Object change listings:
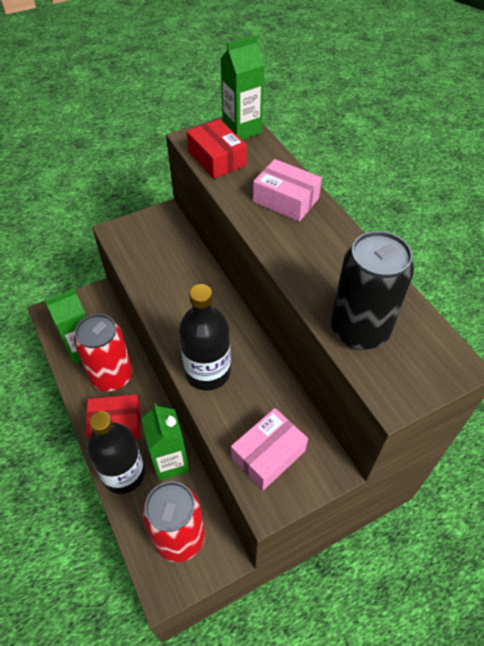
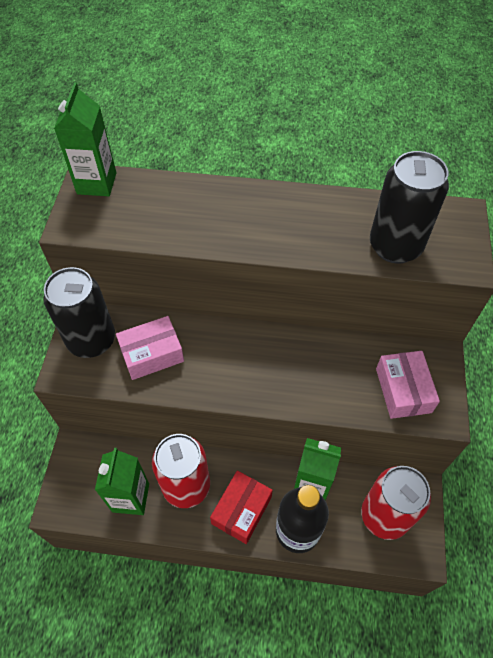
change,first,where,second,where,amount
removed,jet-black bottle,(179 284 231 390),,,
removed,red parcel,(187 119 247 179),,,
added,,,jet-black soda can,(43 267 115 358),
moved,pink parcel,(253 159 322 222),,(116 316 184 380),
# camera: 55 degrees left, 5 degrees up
* * *
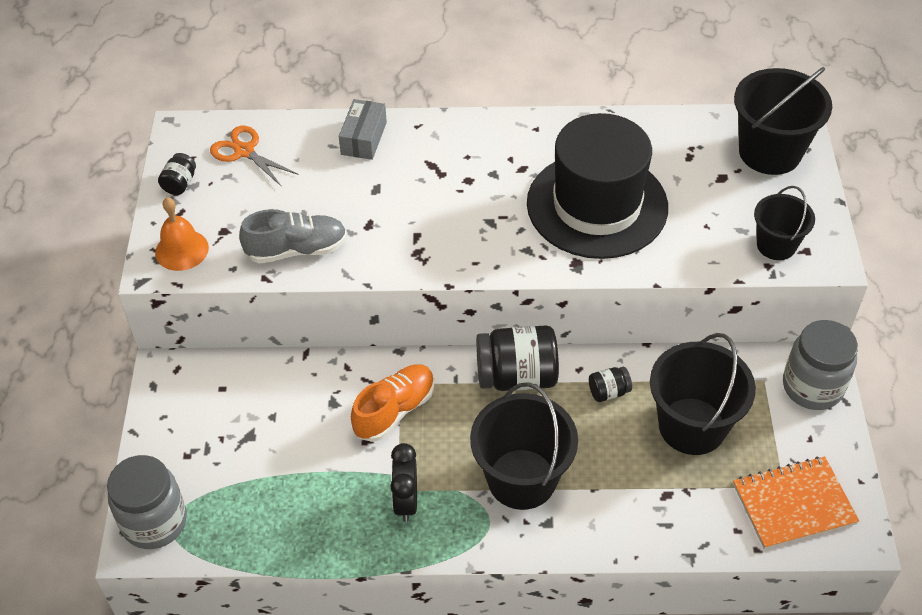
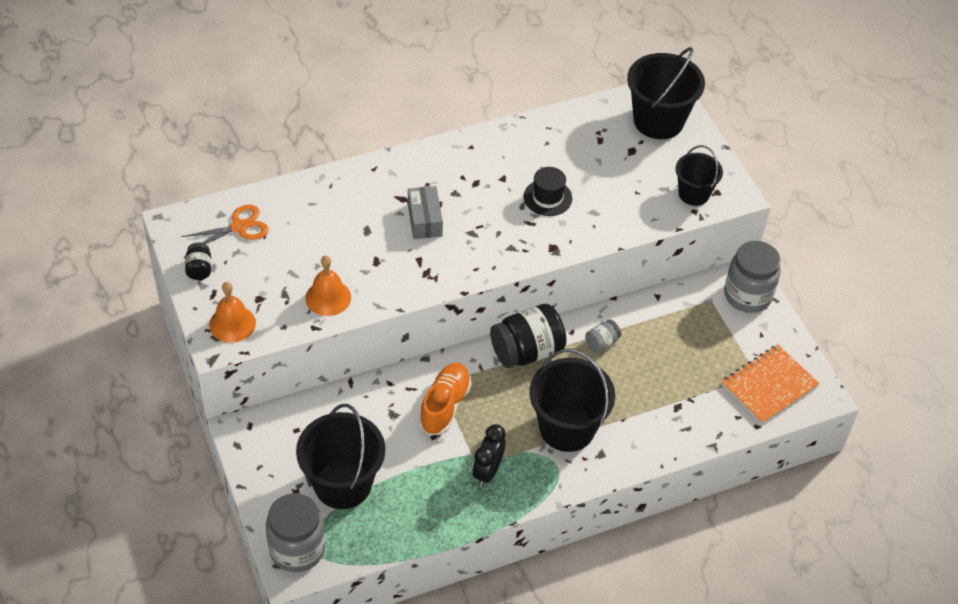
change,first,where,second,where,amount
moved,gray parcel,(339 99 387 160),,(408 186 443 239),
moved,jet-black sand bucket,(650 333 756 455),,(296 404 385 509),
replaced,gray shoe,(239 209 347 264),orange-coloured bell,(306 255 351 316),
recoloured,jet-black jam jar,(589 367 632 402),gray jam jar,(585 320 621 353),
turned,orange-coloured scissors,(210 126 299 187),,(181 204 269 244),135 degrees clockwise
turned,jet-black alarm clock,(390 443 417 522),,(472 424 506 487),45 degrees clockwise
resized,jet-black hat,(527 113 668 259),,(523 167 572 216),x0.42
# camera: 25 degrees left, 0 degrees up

ASSIGNED TASK
Reading the records above, count the lines that include "camera" and say only how many.

ANSWER BELOW
2